**Provided records**
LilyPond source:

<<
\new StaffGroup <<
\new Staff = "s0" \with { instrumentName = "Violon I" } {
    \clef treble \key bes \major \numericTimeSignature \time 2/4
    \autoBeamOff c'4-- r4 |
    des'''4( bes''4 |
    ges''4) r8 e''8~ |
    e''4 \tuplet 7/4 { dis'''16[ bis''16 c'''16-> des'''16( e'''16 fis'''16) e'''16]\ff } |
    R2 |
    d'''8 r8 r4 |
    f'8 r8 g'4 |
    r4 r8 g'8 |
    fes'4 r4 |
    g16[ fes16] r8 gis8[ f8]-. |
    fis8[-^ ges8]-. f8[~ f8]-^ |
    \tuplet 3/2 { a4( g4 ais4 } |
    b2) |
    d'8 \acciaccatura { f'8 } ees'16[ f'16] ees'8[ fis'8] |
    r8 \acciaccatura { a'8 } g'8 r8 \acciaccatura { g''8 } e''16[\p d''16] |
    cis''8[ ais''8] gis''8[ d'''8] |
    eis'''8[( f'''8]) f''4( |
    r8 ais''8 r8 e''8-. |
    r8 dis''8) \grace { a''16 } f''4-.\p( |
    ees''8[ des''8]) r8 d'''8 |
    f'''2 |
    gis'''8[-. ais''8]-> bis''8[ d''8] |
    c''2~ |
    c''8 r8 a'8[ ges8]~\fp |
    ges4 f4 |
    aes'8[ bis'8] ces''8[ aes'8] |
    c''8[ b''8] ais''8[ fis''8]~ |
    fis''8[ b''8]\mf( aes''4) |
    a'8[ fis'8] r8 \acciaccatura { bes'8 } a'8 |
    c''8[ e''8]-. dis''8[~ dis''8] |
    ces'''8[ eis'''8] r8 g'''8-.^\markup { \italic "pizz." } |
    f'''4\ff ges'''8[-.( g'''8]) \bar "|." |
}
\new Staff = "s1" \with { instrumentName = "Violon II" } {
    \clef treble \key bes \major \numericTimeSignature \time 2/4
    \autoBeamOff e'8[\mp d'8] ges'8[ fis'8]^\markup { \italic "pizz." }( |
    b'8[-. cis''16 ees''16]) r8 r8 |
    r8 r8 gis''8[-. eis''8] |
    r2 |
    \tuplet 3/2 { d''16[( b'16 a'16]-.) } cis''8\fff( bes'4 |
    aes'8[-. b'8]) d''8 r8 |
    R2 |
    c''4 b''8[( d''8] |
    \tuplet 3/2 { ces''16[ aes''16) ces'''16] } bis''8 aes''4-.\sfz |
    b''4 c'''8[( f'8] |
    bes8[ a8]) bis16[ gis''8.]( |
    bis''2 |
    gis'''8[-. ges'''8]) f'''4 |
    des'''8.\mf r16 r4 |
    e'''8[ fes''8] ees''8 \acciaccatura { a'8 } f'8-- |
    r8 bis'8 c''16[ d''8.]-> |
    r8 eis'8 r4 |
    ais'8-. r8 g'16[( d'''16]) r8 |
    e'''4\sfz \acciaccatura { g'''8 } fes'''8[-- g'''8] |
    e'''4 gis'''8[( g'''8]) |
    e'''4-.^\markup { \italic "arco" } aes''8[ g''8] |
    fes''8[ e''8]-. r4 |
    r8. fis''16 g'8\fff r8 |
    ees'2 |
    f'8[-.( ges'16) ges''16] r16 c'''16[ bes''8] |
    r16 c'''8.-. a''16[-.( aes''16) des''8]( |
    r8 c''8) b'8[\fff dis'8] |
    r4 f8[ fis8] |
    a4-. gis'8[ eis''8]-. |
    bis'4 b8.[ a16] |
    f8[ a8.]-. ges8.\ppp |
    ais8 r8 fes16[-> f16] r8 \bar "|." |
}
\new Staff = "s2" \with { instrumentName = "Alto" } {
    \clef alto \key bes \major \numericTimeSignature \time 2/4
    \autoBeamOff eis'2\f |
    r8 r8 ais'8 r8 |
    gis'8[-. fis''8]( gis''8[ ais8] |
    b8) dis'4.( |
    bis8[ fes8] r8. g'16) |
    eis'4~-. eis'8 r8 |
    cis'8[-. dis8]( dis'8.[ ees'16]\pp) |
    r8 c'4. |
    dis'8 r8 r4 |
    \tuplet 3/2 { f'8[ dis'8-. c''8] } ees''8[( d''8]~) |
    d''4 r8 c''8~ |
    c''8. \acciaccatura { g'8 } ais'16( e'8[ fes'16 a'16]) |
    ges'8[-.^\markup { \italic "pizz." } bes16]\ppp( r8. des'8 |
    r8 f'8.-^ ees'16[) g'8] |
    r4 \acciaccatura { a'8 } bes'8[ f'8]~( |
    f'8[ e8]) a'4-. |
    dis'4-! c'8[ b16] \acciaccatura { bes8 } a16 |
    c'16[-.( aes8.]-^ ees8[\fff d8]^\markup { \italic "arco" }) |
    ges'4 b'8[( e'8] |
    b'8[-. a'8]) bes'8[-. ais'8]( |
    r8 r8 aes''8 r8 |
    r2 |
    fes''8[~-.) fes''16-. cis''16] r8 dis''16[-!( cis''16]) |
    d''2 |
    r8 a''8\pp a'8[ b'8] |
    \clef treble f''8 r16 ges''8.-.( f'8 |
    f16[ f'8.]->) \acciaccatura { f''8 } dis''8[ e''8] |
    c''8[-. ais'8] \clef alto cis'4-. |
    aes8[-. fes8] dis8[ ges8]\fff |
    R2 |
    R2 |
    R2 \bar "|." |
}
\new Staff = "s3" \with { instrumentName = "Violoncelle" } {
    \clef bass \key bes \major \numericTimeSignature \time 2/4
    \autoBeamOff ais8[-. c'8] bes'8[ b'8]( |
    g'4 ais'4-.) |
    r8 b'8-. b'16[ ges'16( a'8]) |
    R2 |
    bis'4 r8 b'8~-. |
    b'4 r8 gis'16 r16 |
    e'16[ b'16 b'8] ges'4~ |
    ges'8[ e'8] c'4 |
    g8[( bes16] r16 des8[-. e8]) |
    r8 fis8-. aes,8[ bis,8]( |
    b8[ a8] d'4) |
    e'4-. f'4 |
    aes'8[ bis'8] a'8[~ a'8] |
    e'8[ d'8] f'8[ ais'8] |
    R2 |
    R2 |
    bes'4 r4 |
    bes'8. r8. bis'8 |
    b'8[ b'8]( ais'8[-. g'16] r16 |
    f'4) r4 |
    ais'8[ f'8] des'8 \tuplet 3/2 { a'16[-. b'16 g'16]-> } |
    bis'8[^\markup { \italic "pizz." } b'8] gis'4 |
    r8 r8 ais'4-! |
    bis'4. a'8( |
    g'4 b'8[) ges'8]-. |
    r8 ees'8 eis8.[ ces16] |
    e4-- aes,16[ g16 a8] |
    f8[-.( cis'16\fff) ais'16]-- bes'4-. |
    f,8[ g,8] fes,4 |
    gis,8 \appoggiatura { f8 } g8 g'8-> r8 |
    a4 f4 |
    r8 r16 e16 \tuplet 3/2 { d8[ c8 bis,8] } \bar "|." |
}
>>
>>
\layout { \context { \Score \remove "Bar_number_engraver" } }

**What is being asked**
Gather every line in the records above that contains the string "time", treating uppercase and lowercase as distinct.

**Solution for this task**
    \clef treble \key bes \major \numericTimeSignature \time 2/4
    \clef treble \key bes \major \numericTimeSignature \time 2/4
    \clef alto \key bes \major \numericTimeSignature \time 2/4
    \clef bass \key bes \major \numericTimeSignature \time 2/4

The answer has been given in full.